┌─ Supplied entries

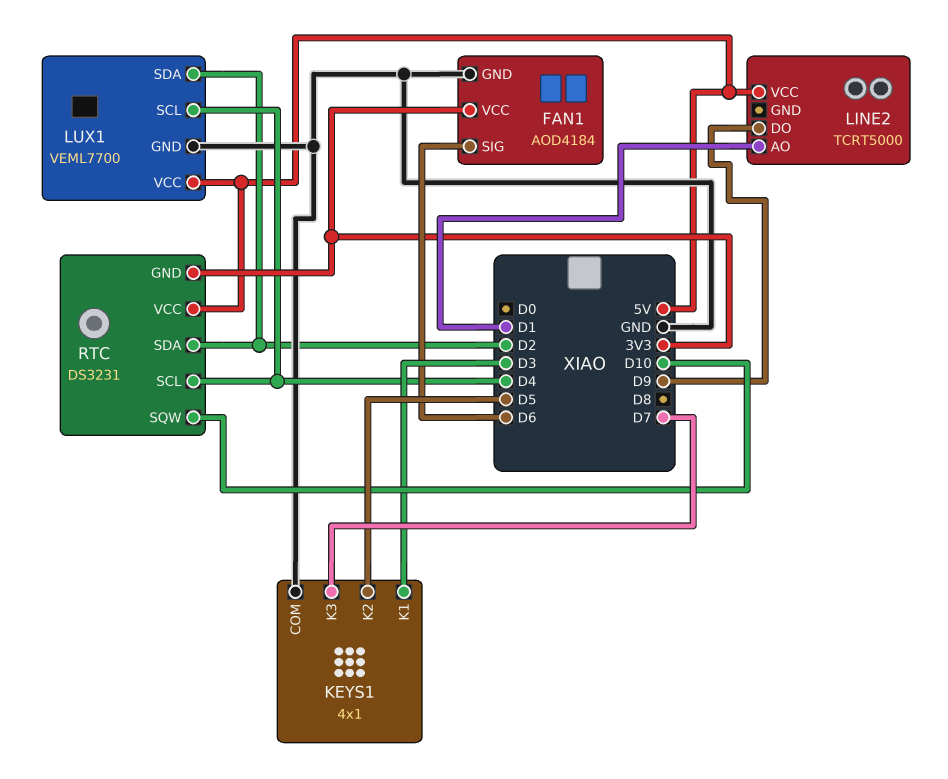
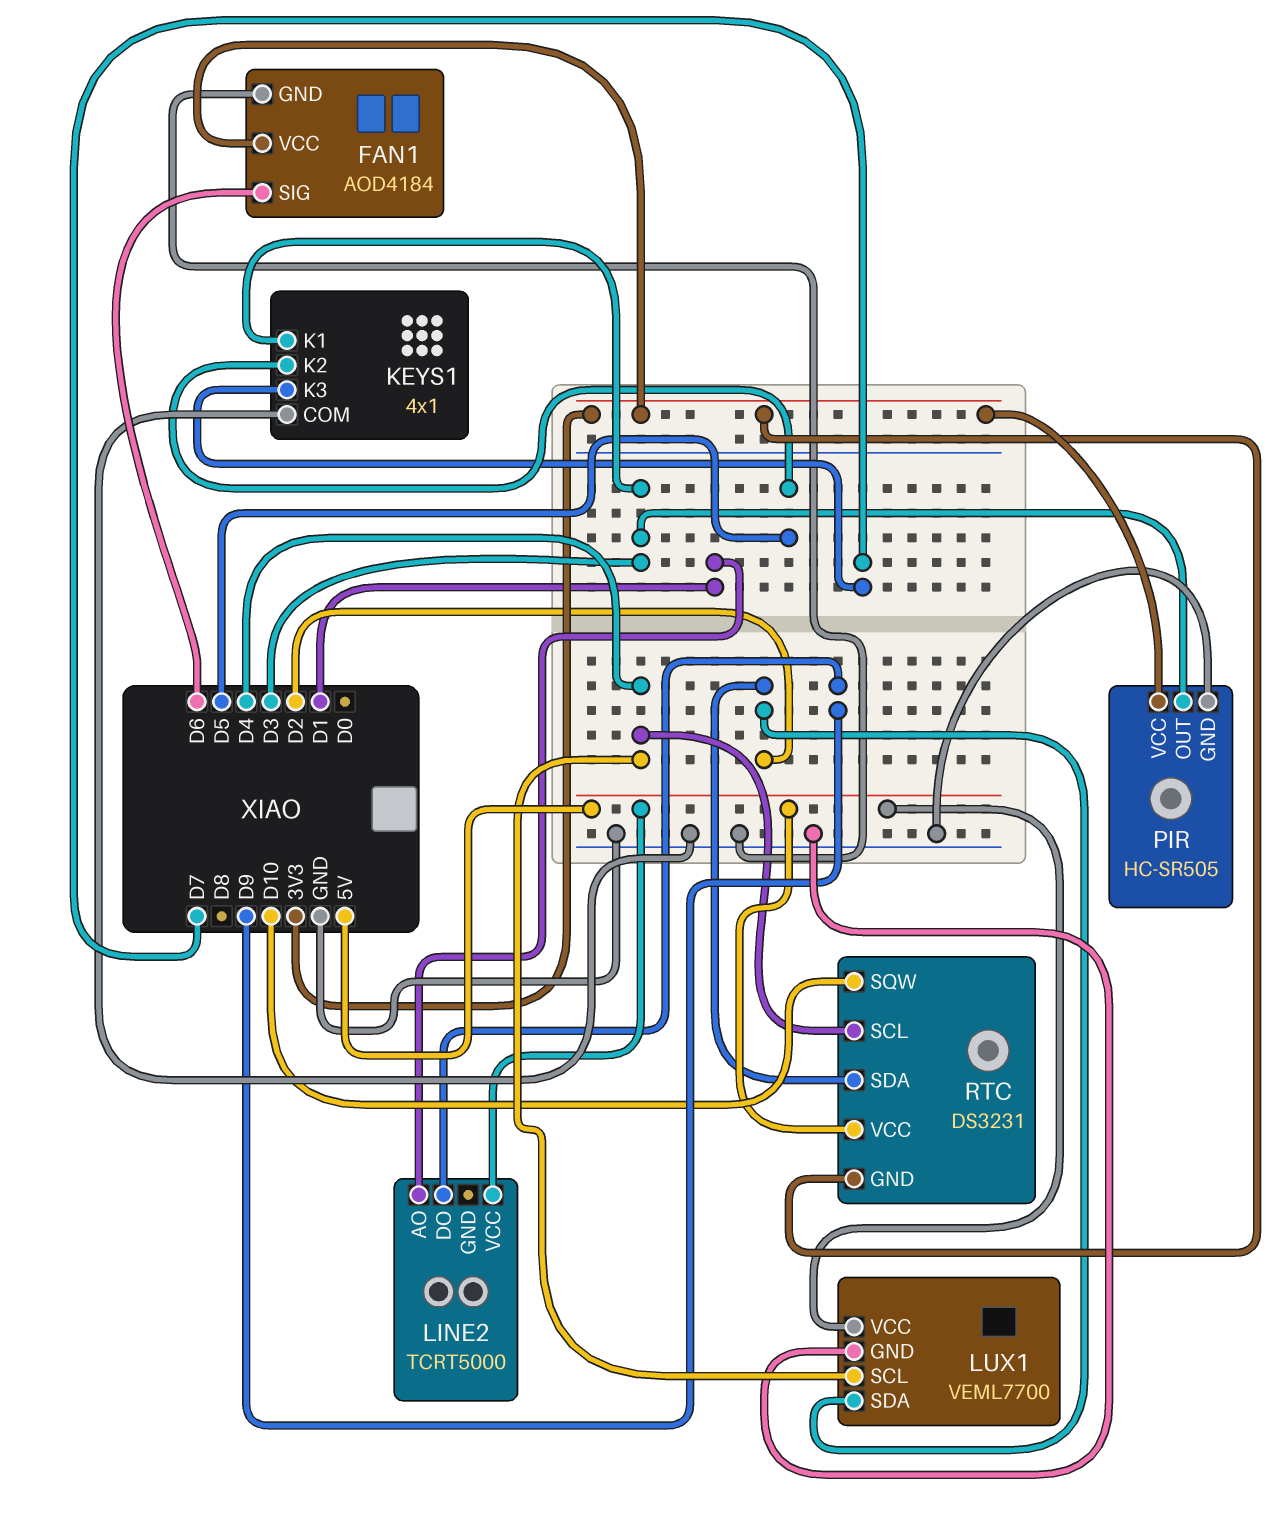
PIR: none -> HC-SR505
PIR pin GND: none -> GND
PIR pin OUT: none -> D3
PIR pin VCC: none -> 3V3

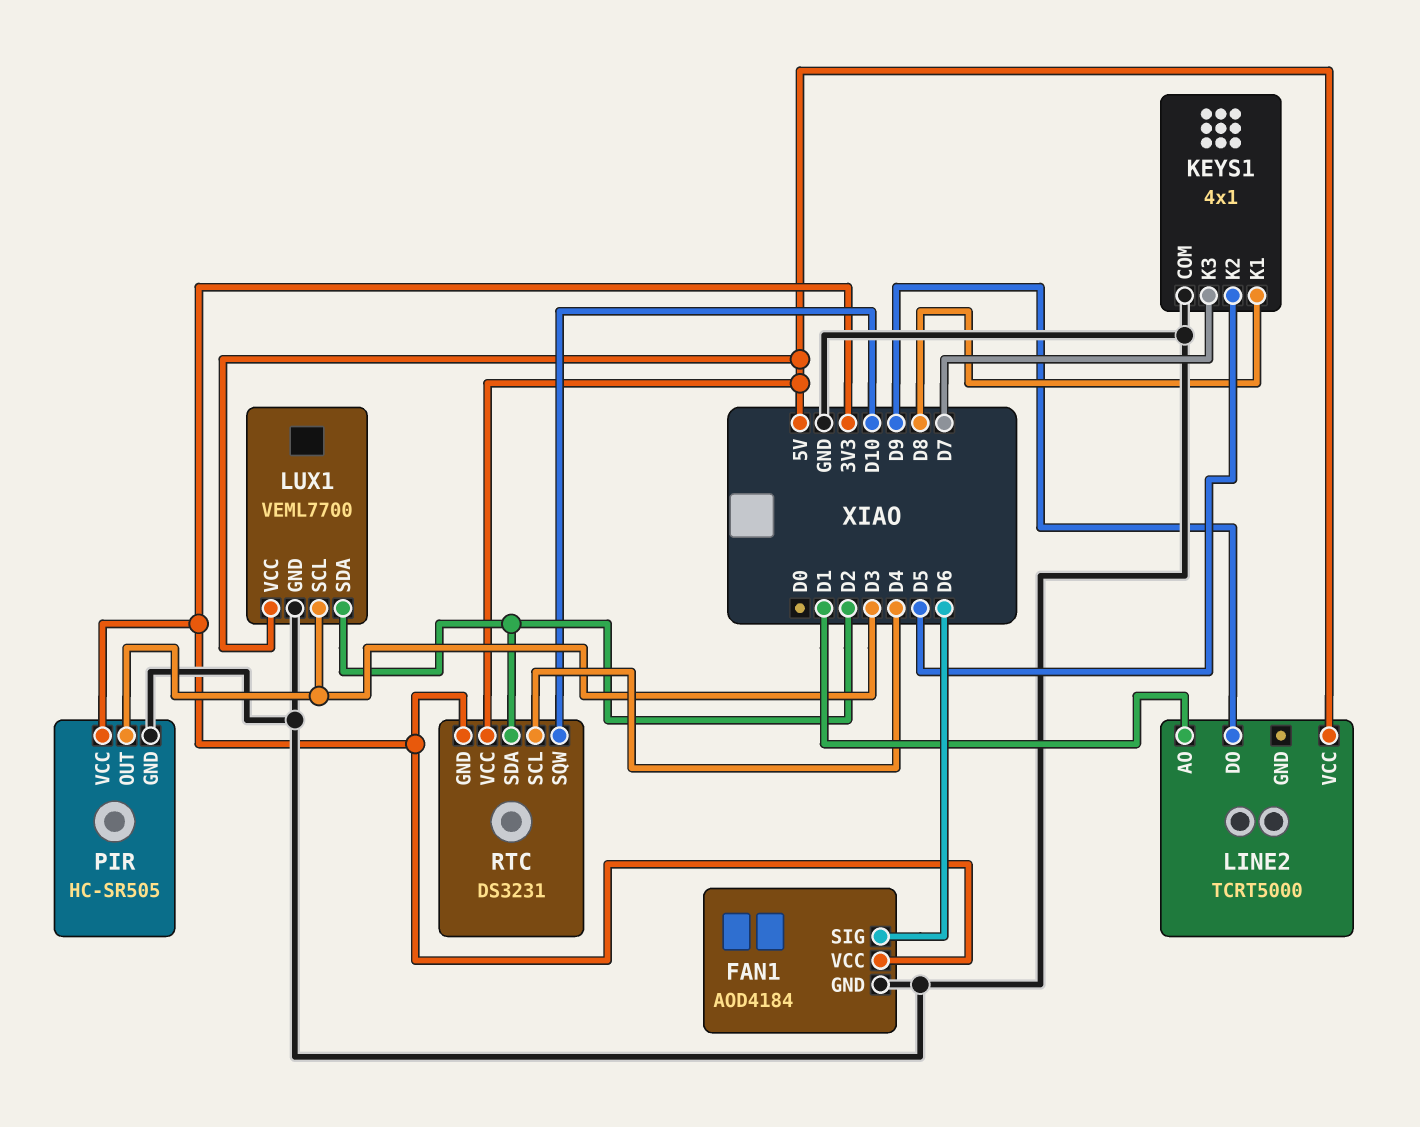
KEYS1 pin K1: D3 -> D8
LUX1 pin SCL: D4 -> D3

└─

§ **About this task**
Leaving the pictures out, give again word for word each line from the one holding "PIR pin GND: none -> GND" through the end of the records.

§ **Response to this exercise**
PIR pin GND: none -> GND
PIR pin OUT: none -> D3
PIR pin VCC: none -> 3V3

KEYS1 pin K1: D3 -> D8
LUX1 pin SCL: D4 -> D3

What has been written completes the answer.